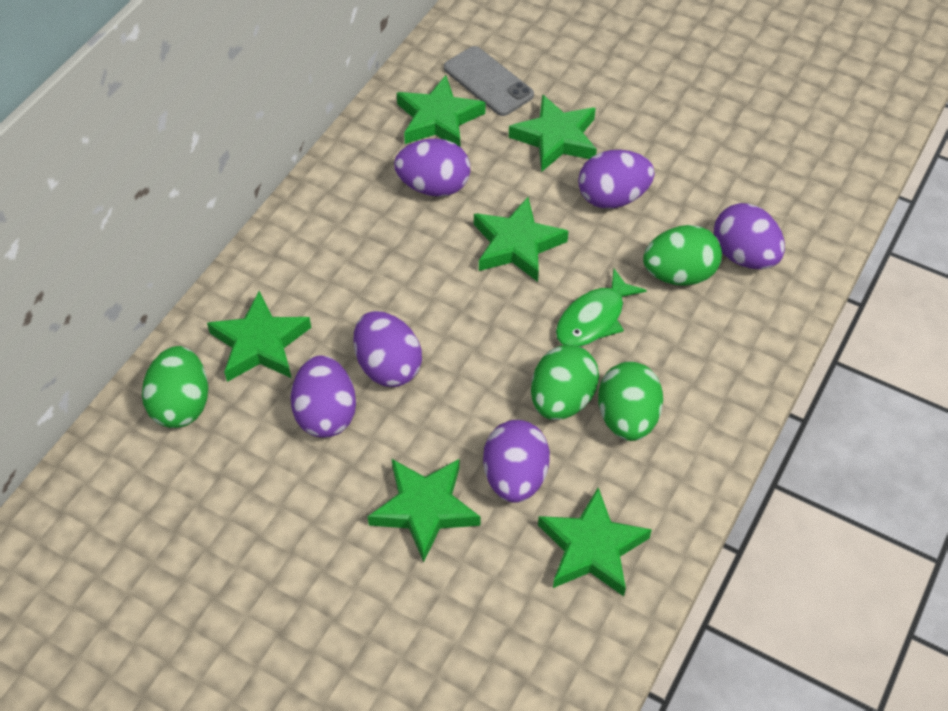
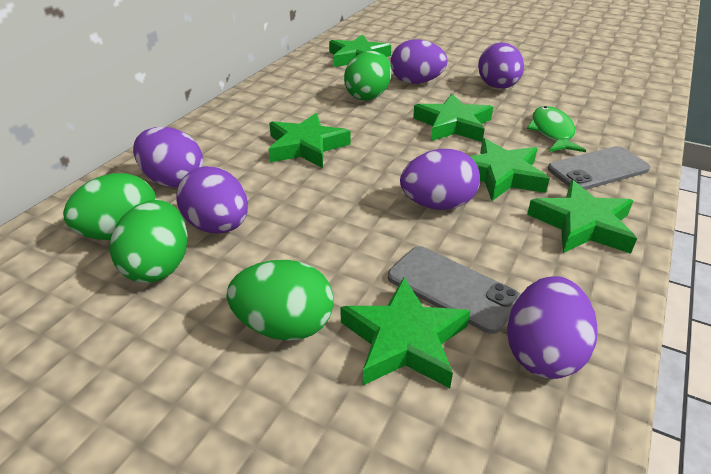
grey phone: 1 -> 2

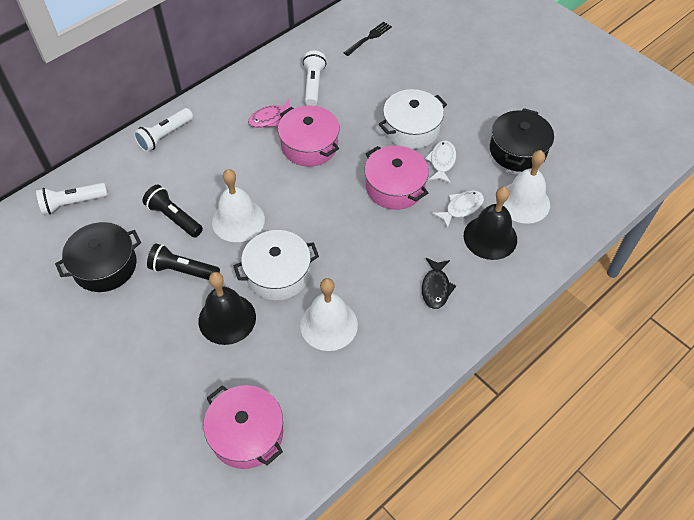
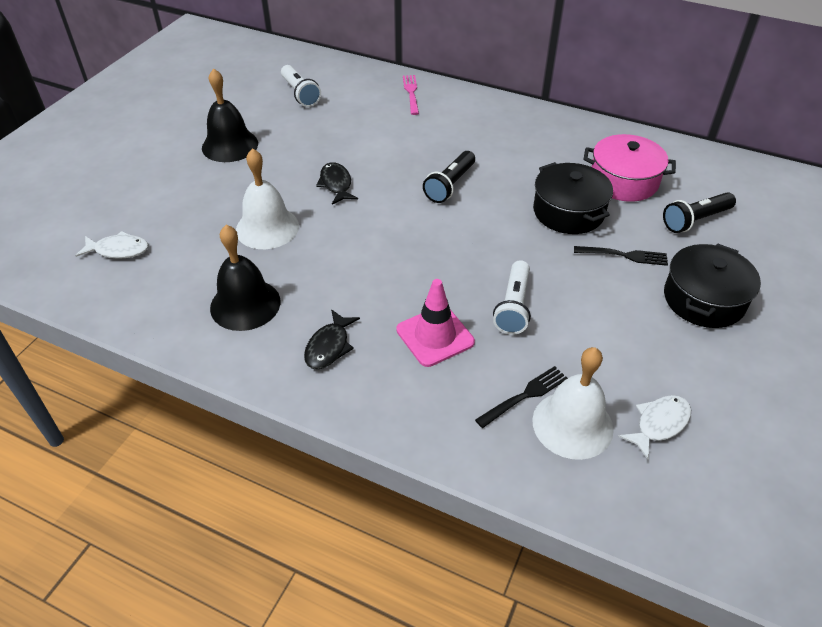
black fish: 1 -> 2
black fork: 1 -> 2
pink fish: 1 -> 0
pink fork: 0 -> 1
pink pot: 3 -> 1
pink traffic cone: 0 -> 1
white bell: 3 -> 2
white flashlight: 3 -> 2
white pot: 2 -> 0

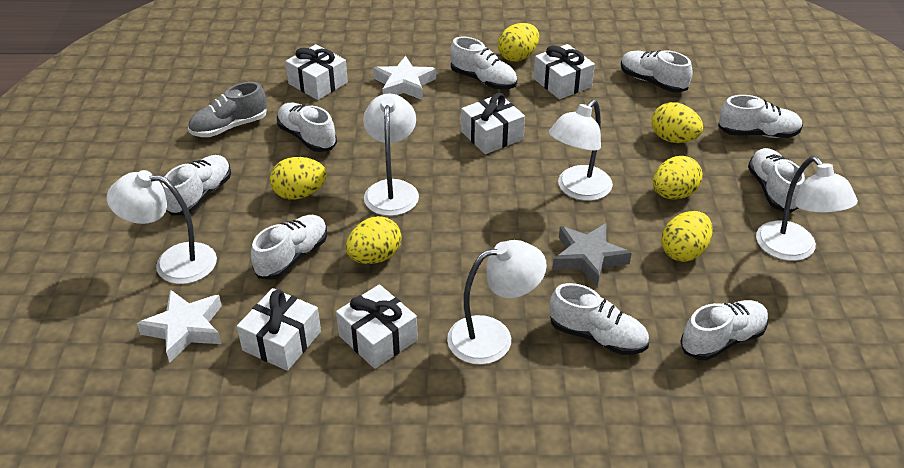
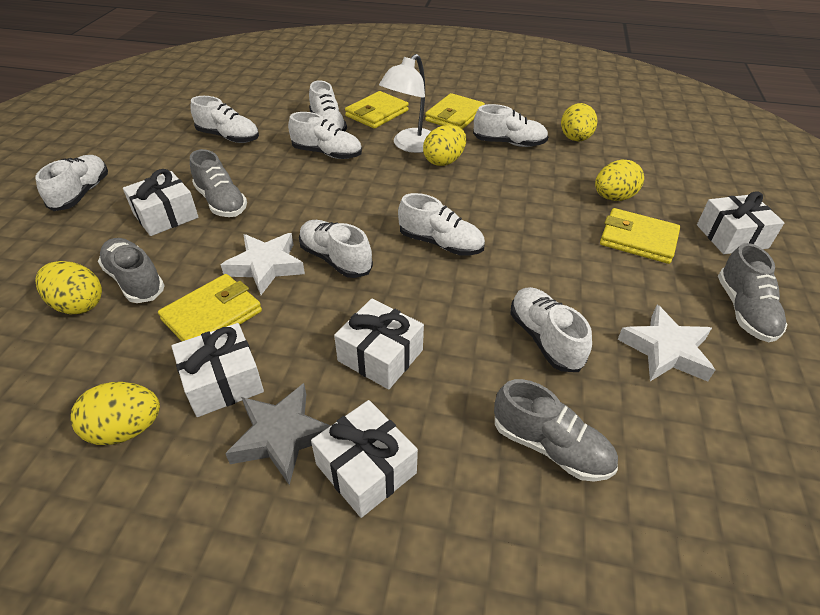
grey shoe: 1 -> 4
white lamp: 5 -> 1
white shoe: 9 -> 8
yellow egg: 6 -> 5
yellow wallet: 0 -> 4

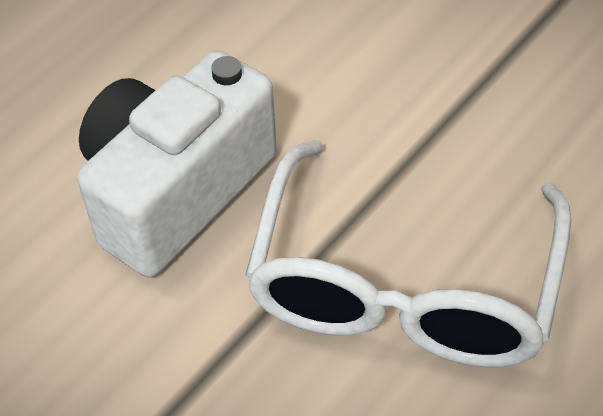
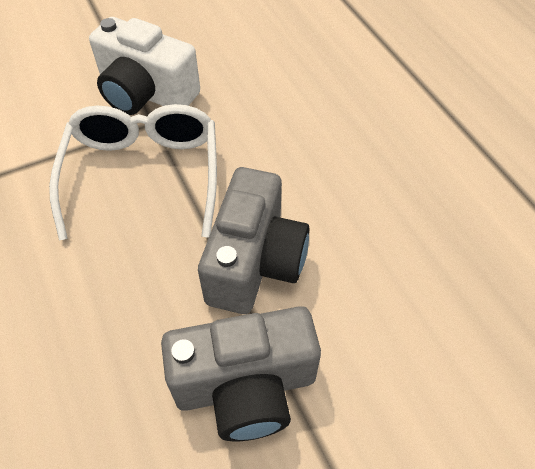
grey camera: 0 -> 2

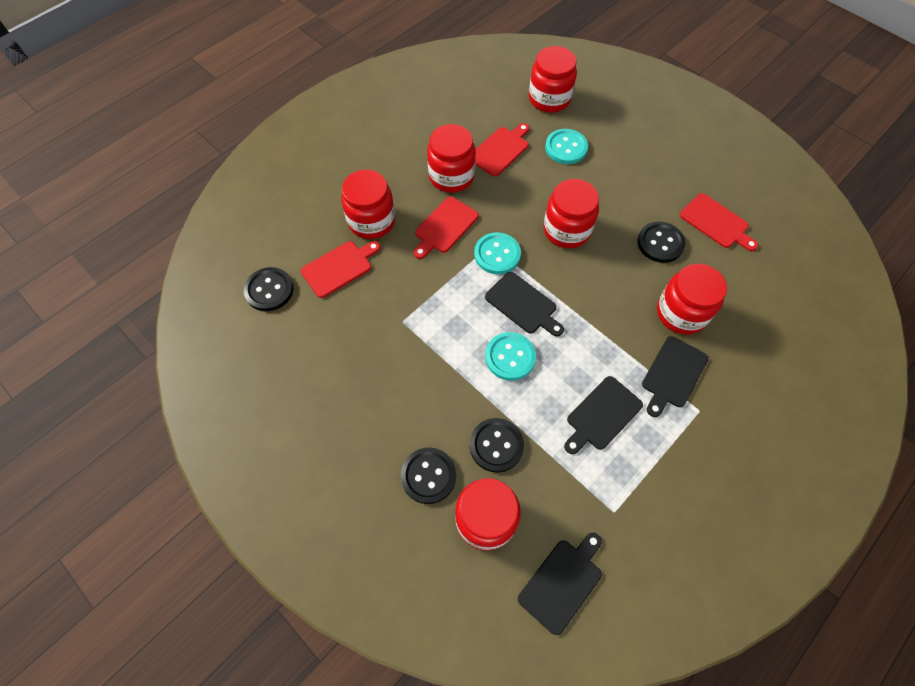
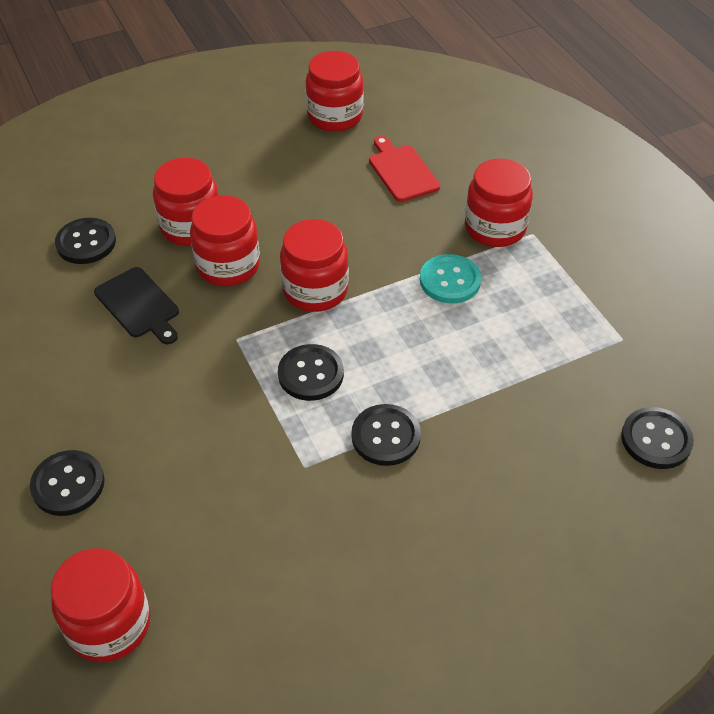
black button: 4 -> 5
black cutting board: 4 -> 1
red cutting board: 4 -> 1
turquoise button: 3 -> 1

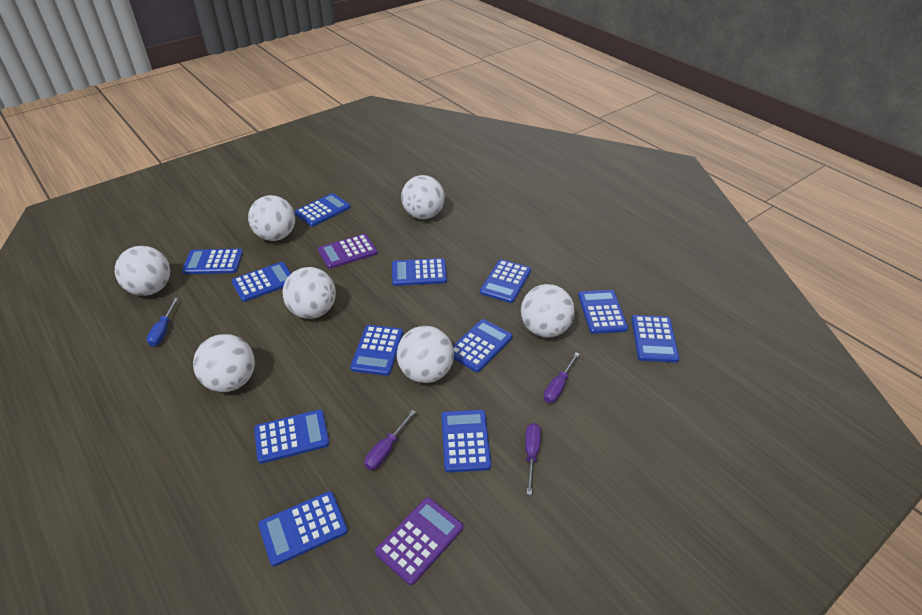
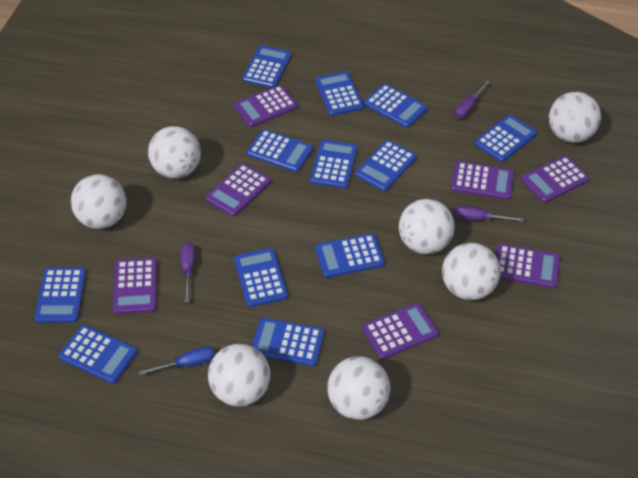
purple calculator: 2 -> 7

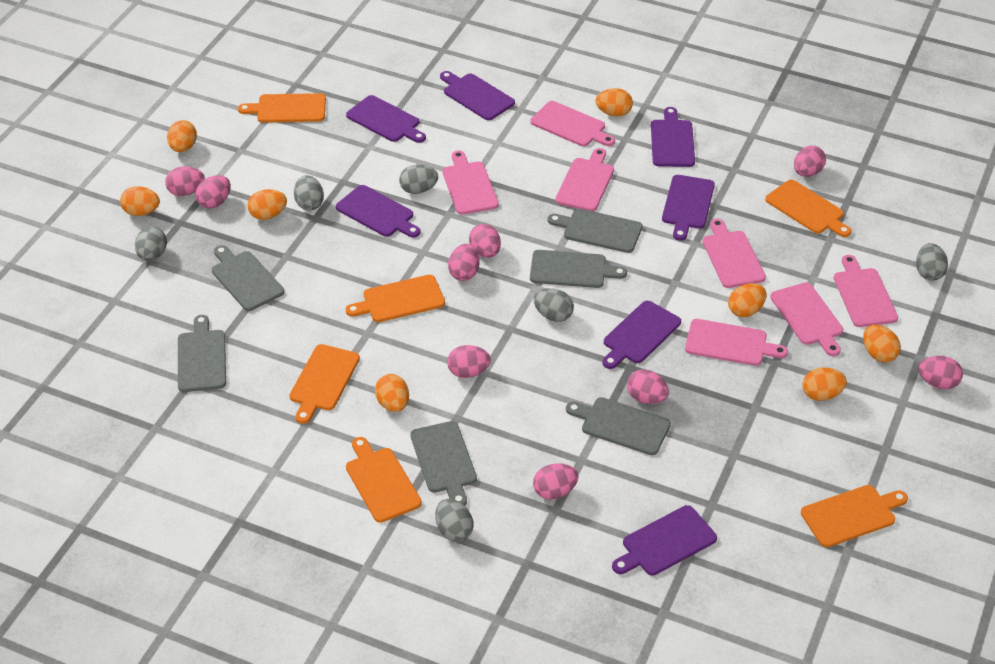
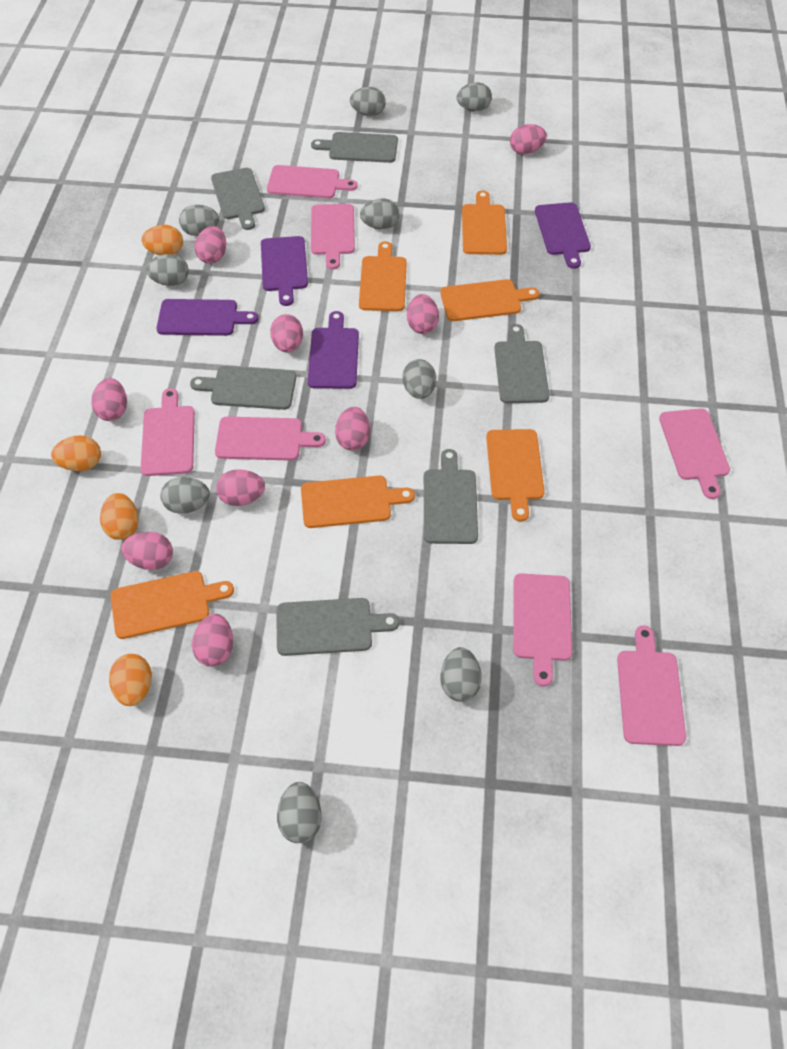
grey egg: 6 -> 9
orange egg: 8 -> 4
purple cutting board: 7 -> 4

○ ○ ○ ○ ○

Task instructions: Copy out every line in the records where the word "board" is found.

Written reply:
black cutting board: 4 -> 1
red cutting board: 4 -> 1
purple cutting board: 7 -> 4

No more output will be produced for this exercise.